▸ **Image comparison counts**:

===

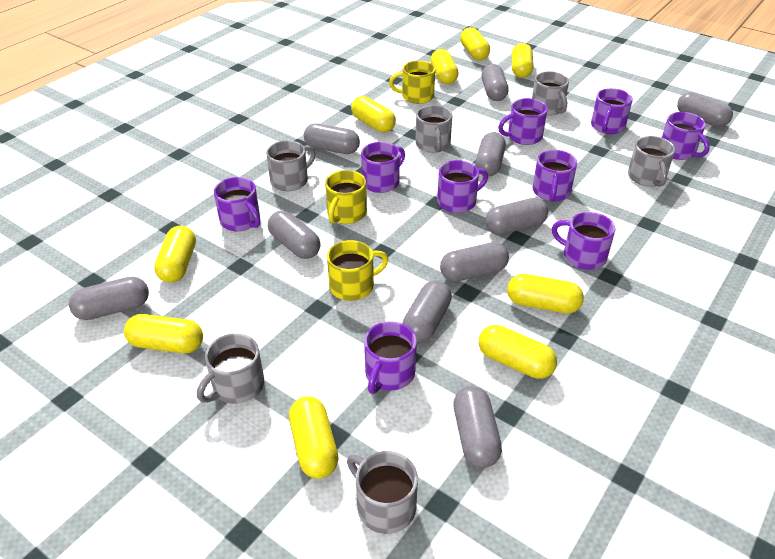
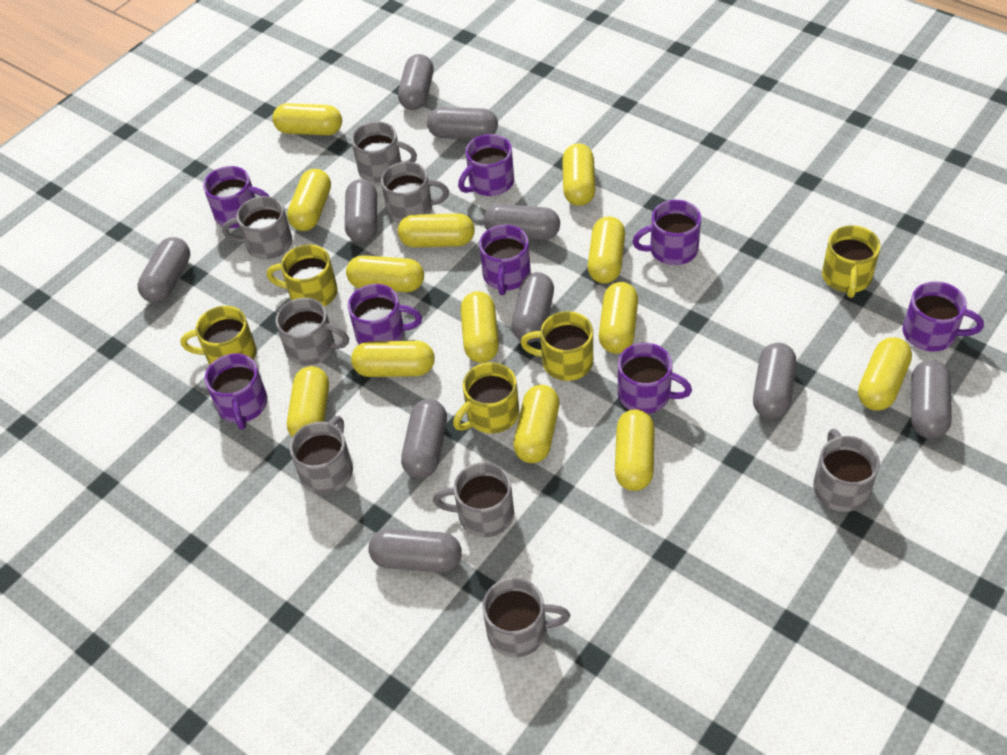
grey mug: 6 -> 8
purple mug: 9 -> 8
yellow capsule: 9 -> 13
yellow mug: 3 -> 5

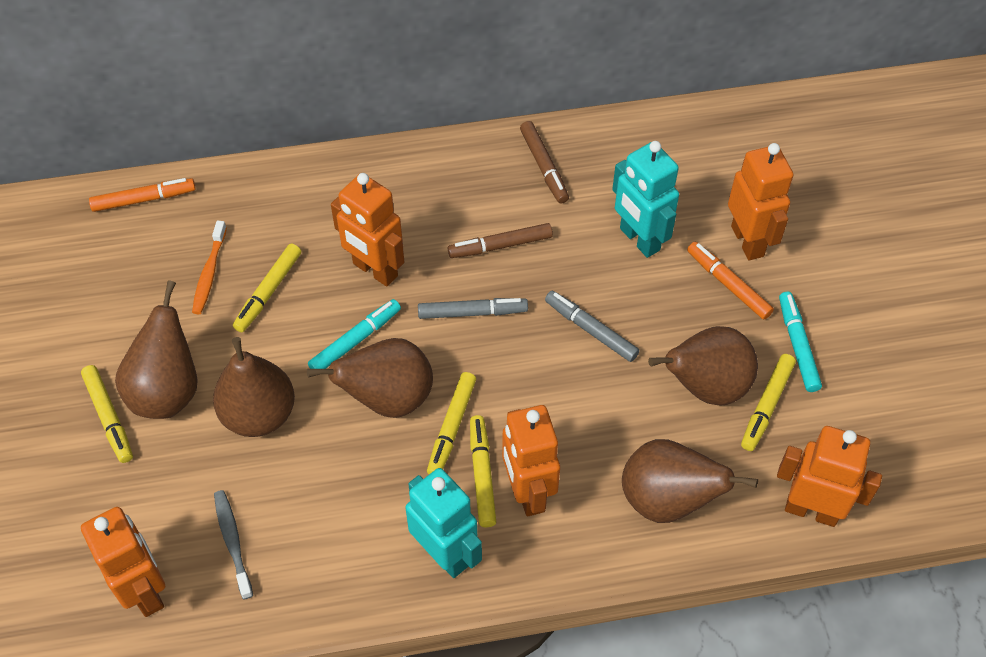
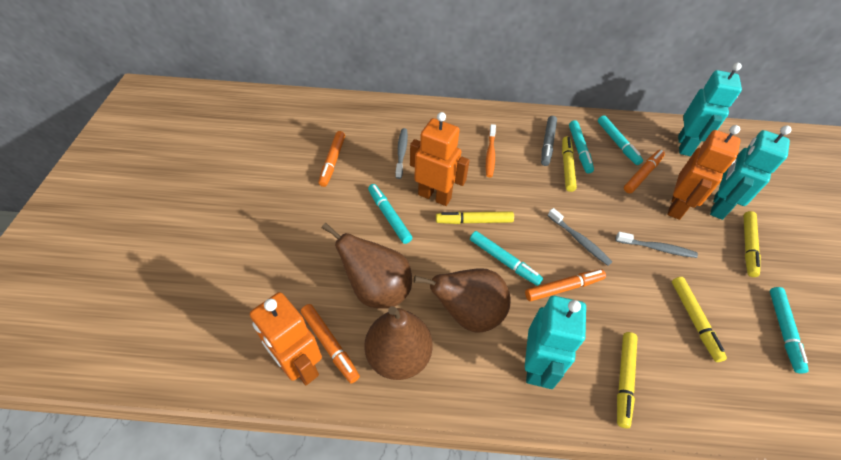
brown marker: 2 -> 0
brown pear: 5 -> 3
grey marker: 2 -> 1
grey toothbrush: 1 -> 3
orange marker: 2 -> 4
orange robot: 5 -> 3
turquoise marker: 2 -> 5
turquoise robot: 2 -> 3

===

▸ **WHAT IS REQUIRED**: The answer must consist of every line above that contains the word "grey".

▸ **COMPLETED EXERCISE**:
grey mug: 6 -> 8
grey marker: 2 -> 1
grey toothbrush: 1 -> 3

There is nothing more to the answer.